Across the listing below, count the lines containing "BrownBowl". Give nothing but the number.
** Opening The data block **
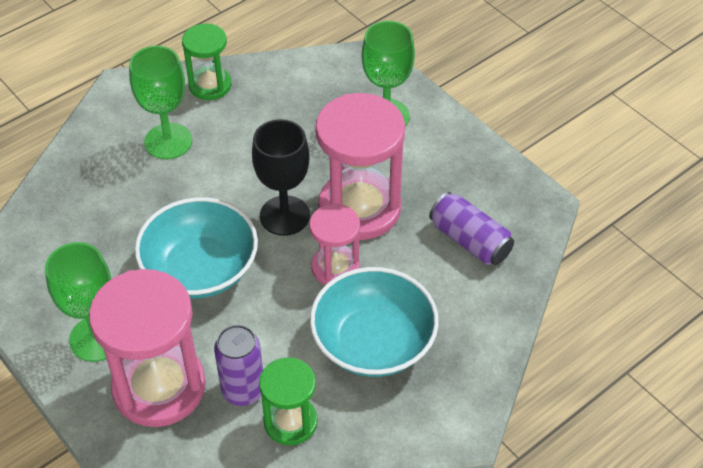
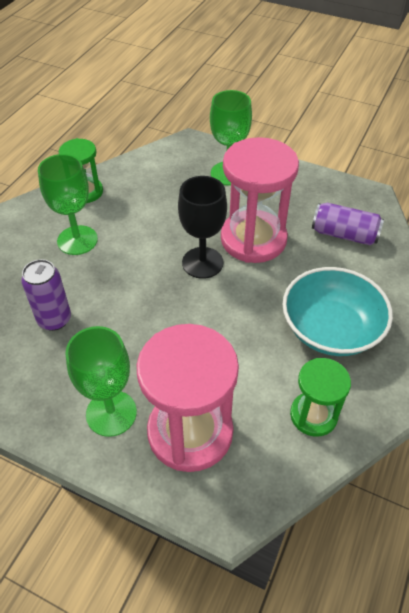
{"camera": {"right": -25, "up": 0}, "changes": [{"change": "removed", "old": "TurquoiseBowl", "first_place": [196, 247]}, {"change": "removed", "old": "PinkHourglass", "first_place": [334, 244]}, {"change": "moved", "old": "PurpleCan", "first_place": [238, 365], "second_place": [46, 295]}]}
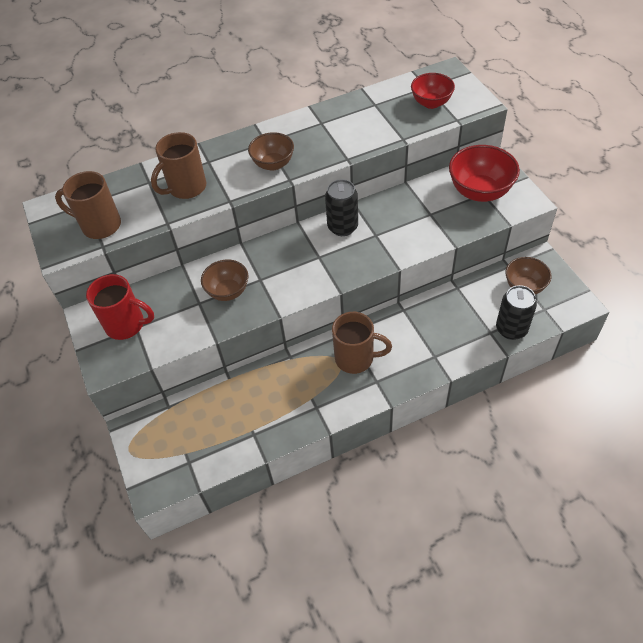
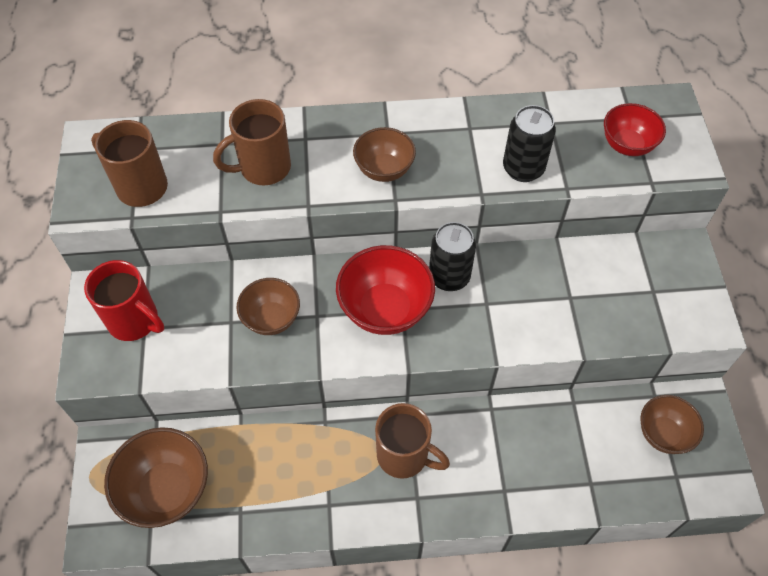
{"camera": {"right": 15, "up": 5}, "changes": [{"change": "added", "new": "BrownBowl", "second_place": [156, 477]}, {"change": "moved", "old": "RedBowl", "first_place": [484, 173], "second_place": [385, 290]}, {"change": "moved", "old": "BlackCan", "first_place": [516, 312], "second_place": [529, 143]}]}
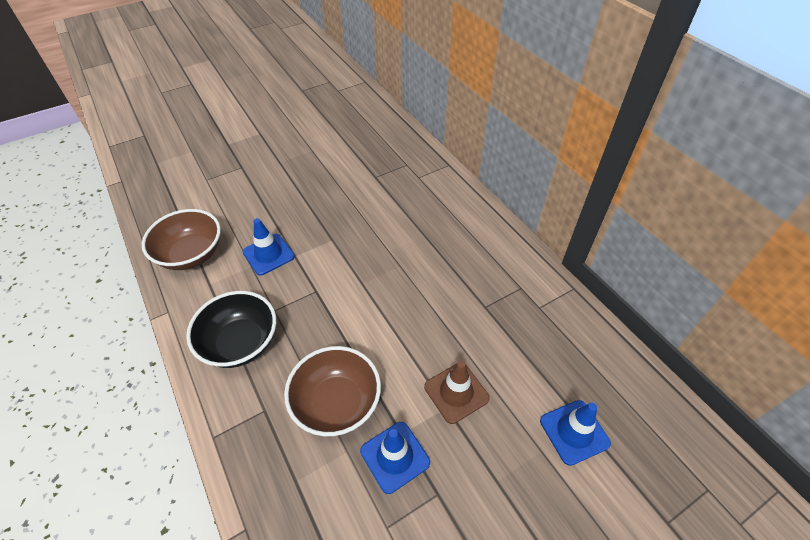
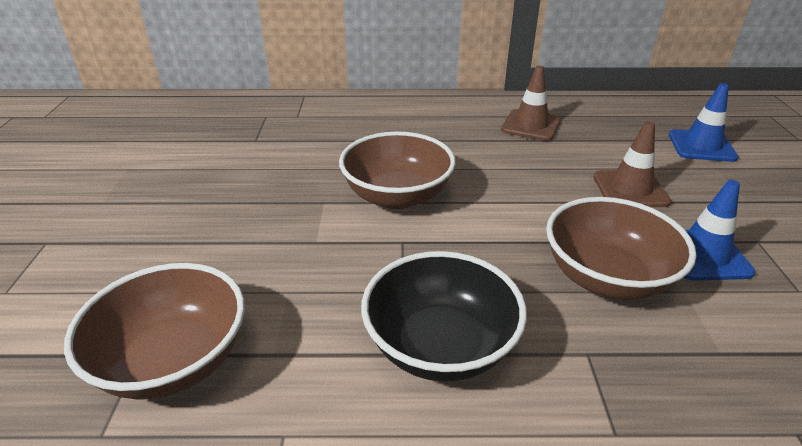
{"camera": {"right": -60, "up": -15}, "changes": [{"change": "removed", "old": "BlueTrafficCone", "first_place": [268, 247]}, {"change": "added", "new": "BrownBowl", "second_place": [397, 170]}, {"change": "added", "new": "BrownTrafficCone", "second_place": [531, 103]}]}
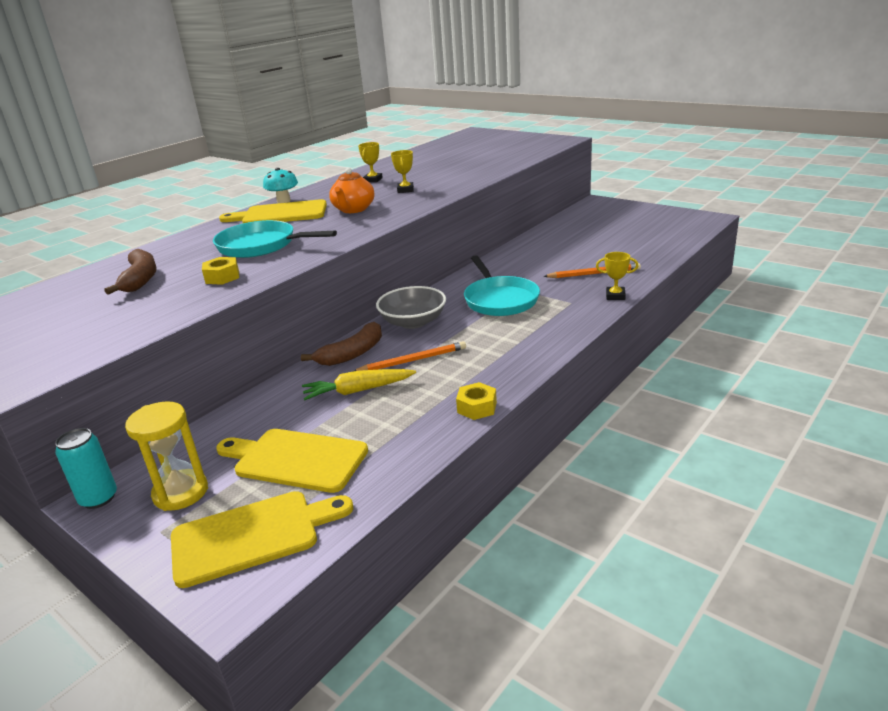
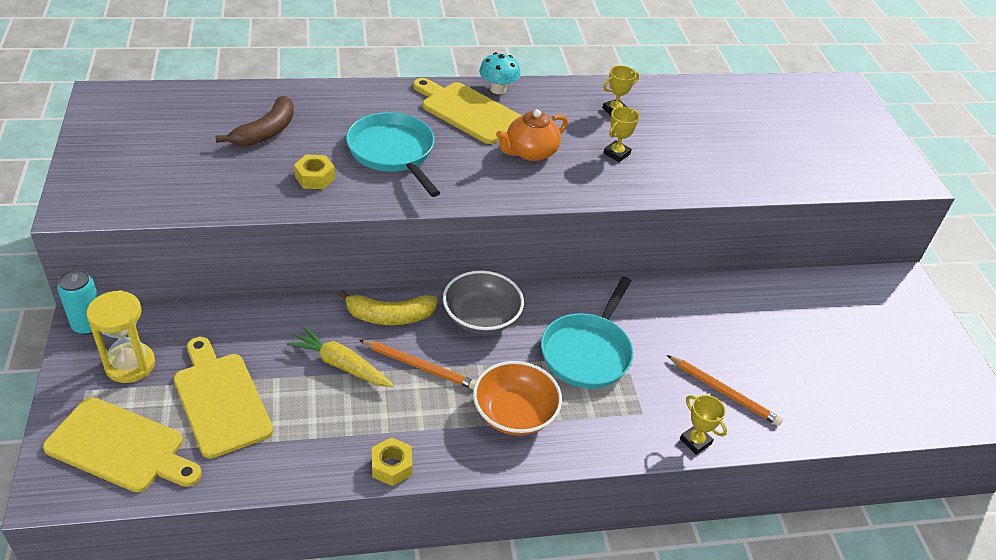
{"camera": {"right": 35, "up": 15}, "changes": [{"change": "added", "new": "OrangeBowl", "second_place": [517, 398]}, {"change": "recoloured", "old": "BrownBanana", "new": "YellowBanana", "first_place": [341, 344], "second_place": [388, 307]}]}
** Closing The data block **
### Result of the exercise
2